What to work on -
Going through the data below, please show each line containing the string "from".

The data -
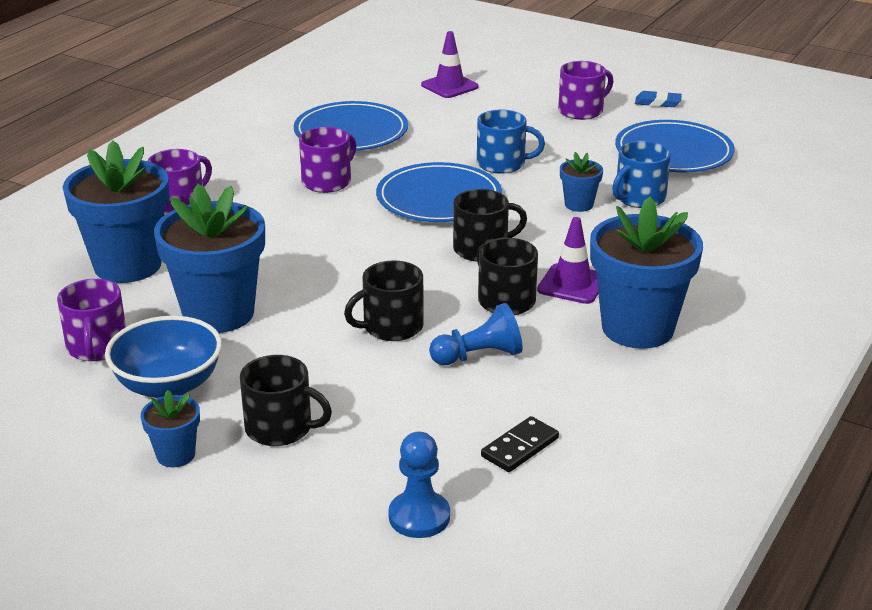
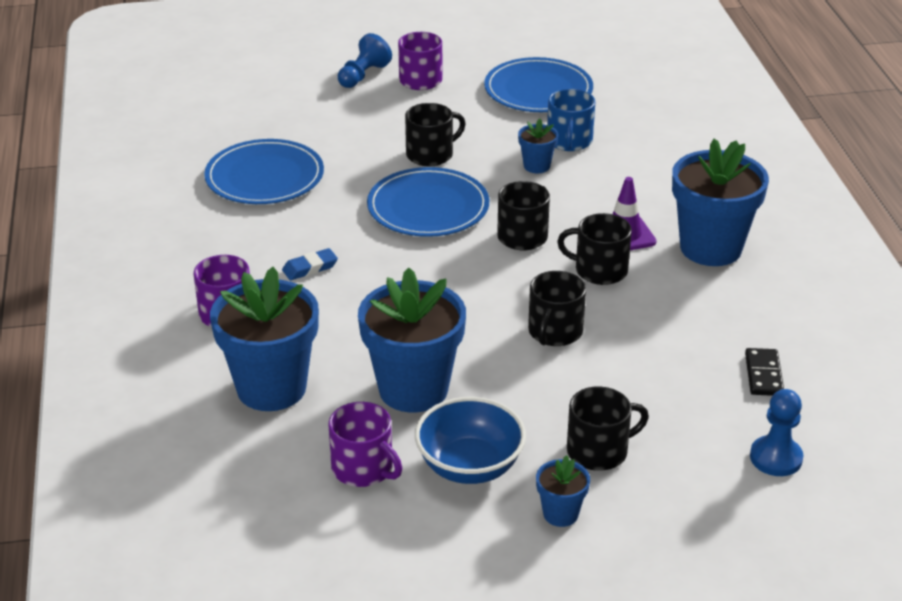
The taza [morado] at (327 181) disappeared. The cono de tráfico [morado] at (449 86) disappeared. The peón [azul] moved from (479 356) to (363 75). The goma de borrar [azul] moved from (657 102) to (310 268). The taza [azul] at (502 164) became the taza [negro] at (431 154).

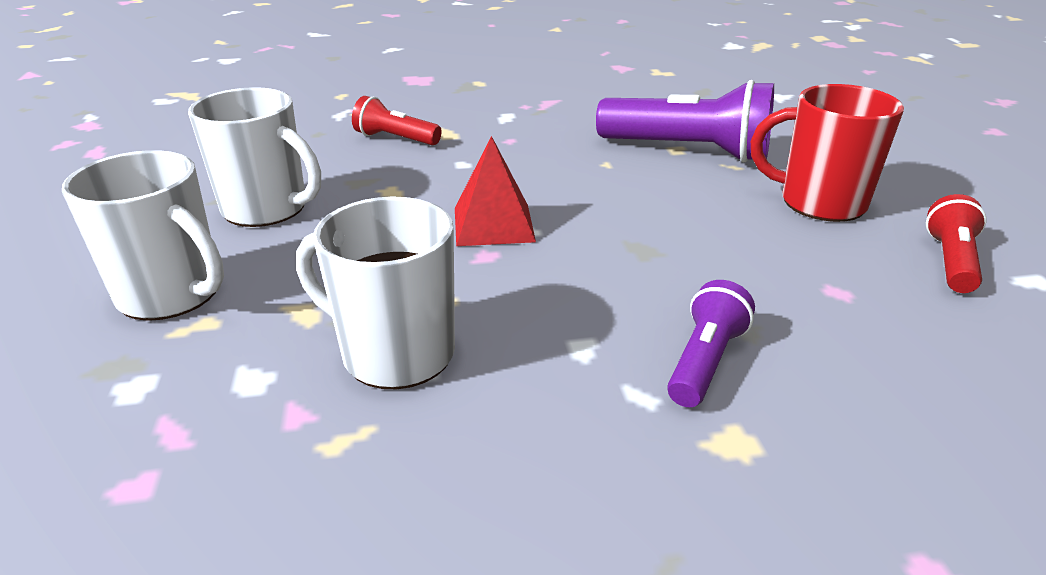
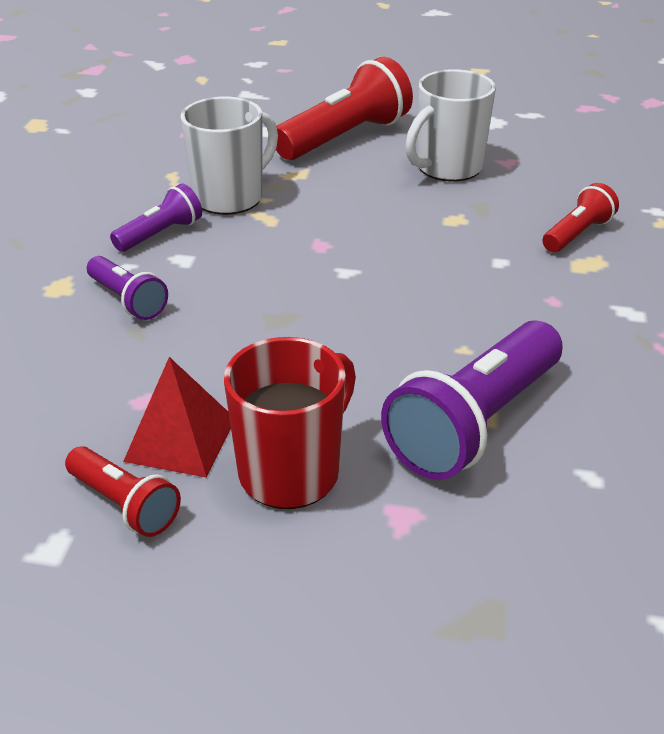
The lámpara de mano [morado] at (160 234) appeared. The pirámide [rojo] moved from (493 224) to (180 439). The taza [blanco] at (172 294) was replaced by the lámpara de mano [rojo] at (345 137).

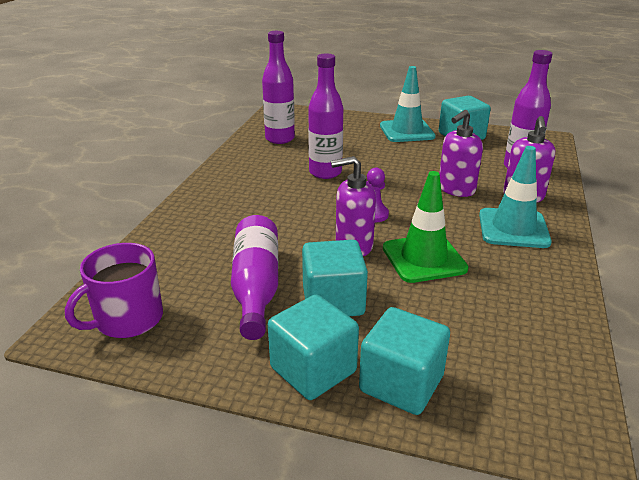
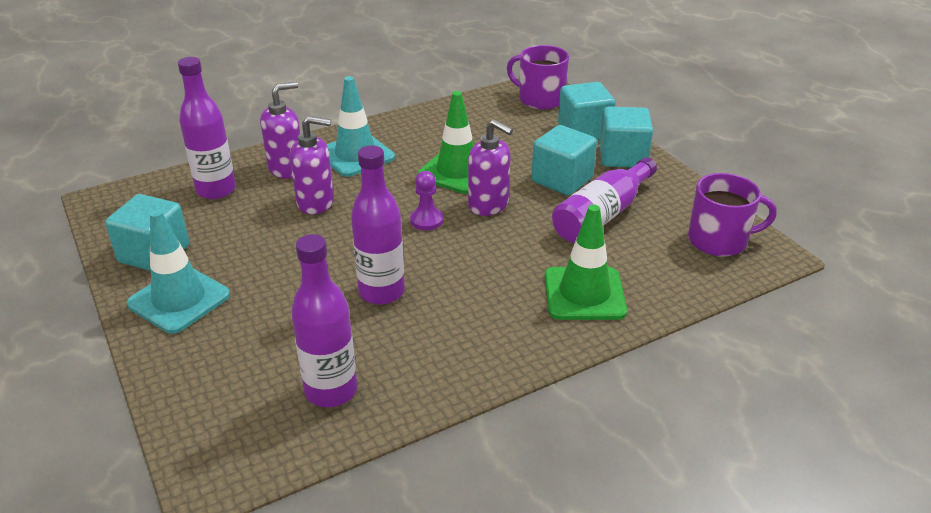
The taza [morado] at (540 99) appeared. The cono de tráfico [verde] at (584 294) appeared.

Exercise response -
The taza [morado] at (327 181) disappeared. The cono de tráfico [morado] at (449 86) disappeared. The peón [azul] moved from (479 356) to (363 75). The goma de borrar [azul] moved from (657 102) to (310 268). The taza [azul] at (502 164) became the taza [negro] at (431 154).
The lámpara de mano [morado] at (160 234) appeared. The pirámide [rojo] moved from (493 224) to (180 439). The taza [blanco] at (172 294) was replaced by the lámpara de mano [rojo] at (345 137).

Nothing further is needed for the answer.